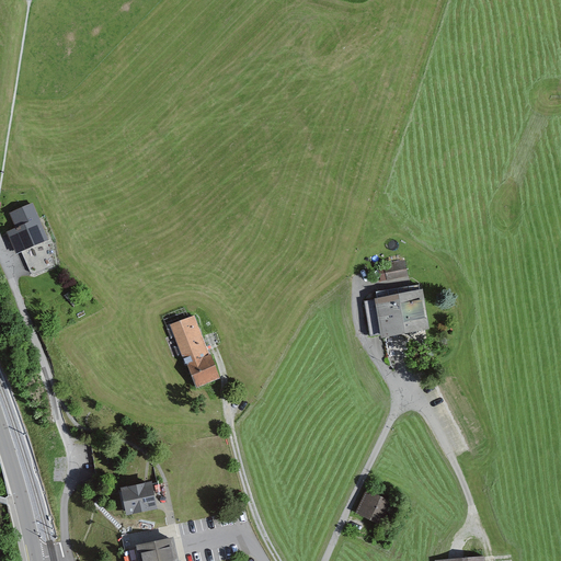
[(12,230),(3,233),(11,253),(46,241),(32,205),(6,215),(12,230)]
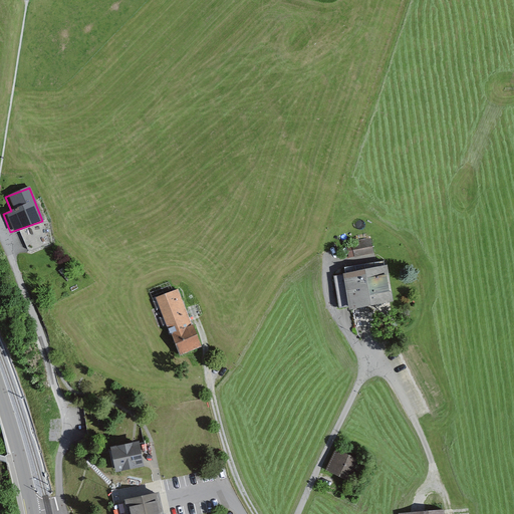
[(350,255),(376,250),(373,234),(347,239),(350,255)]
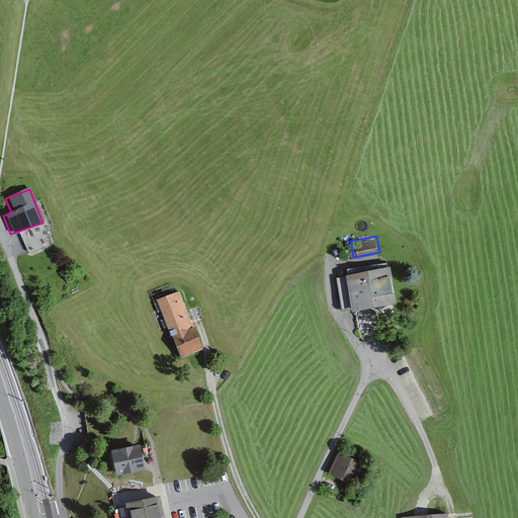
[(389,271),(339,279),(344,313),(394,306),(389,271)]
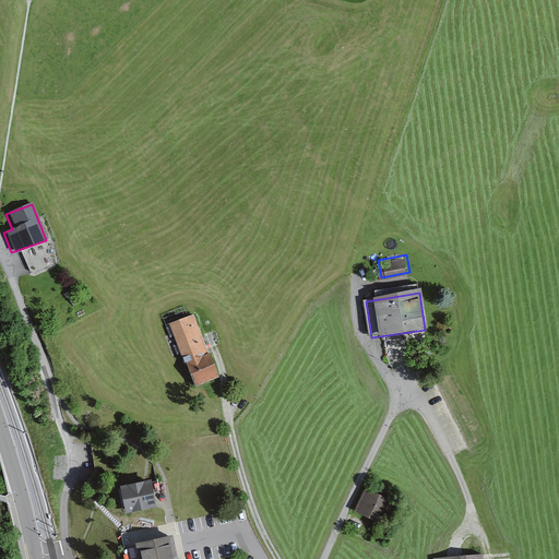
[(192,317),(168,325),(194,389),(217,380),(192,317)]
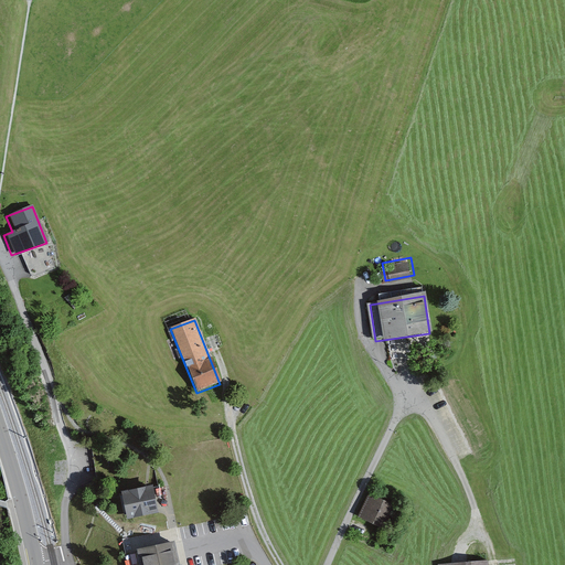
[(115,491),(119,519),(153,513),(150,487),(115,491)]
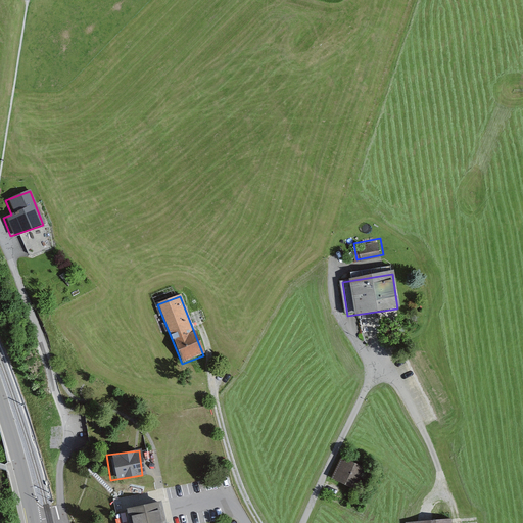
[(340,459),(331,480),(353,491),(364,470),(340,459)]
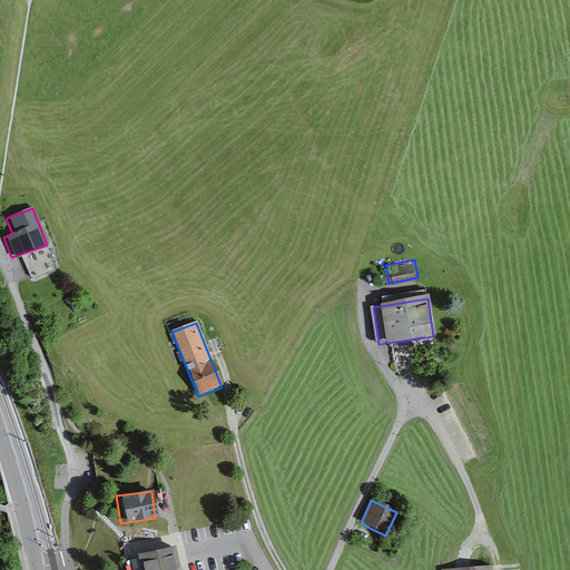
[(182,569),(176,546),(127,557),(129,569),(182,569)]
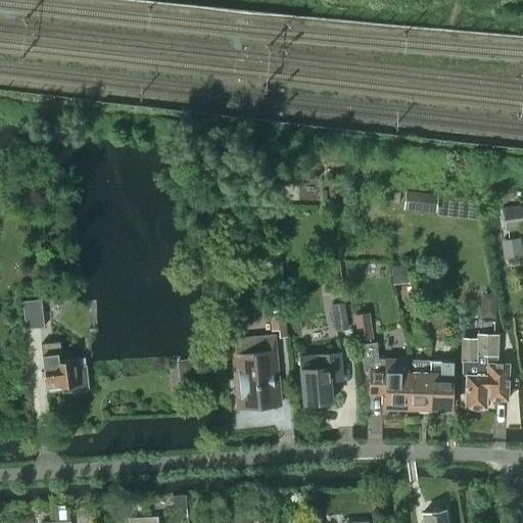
[(21,301),(25,329),(43,327),(40,299),(21,301)]
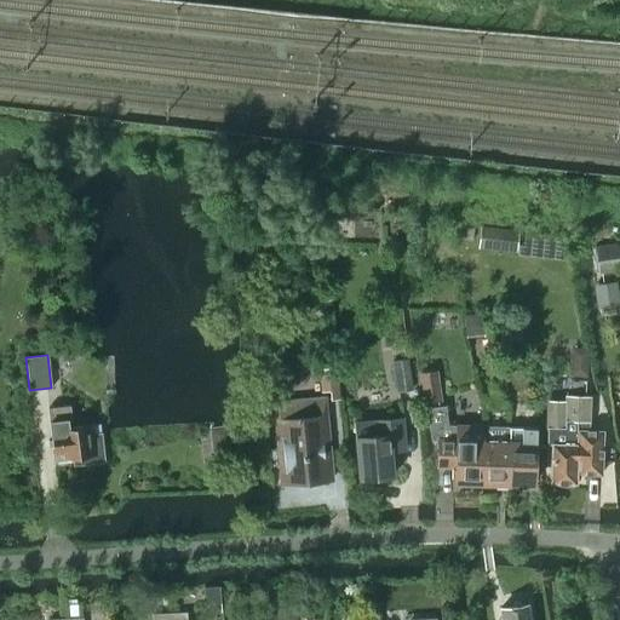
[(547,483),(574,484),(574,474),(600,474),(601,430),(586,430),(587,396),(562,395),(562,403),(545,402),(544,442),(549,442),(547,483)]
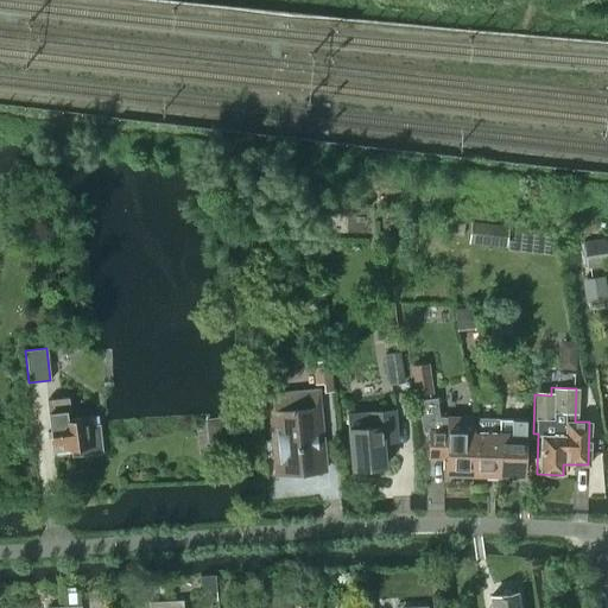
[(280,453),(282,475),(324,472),(317,391),(270,396),(274,453),(280,453)]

★ ★ ★

◆ **Exercise description**
Each line from the one bearing "[(182,569),(176,546),(127,557),(129,569),(182,569)]" through the final line of the records is to be copied exactly, and no pictures are to be included.

◆ **Solution**
[(182,569),(176,546),(127,557),(129,569),(182,569)]
[(21,301),(25,329),(43,327),(40,299),(21,301)]
[(547,483),(574,484),(574,474),(600,474),(601,430),(586,430),(587,396),(562,395),(562,403),(545,402),(544,442),(549,442),(547,483)]
[(280,453),(282,475),(324,472),(317,391),(270,396),(274,453),(280,453)]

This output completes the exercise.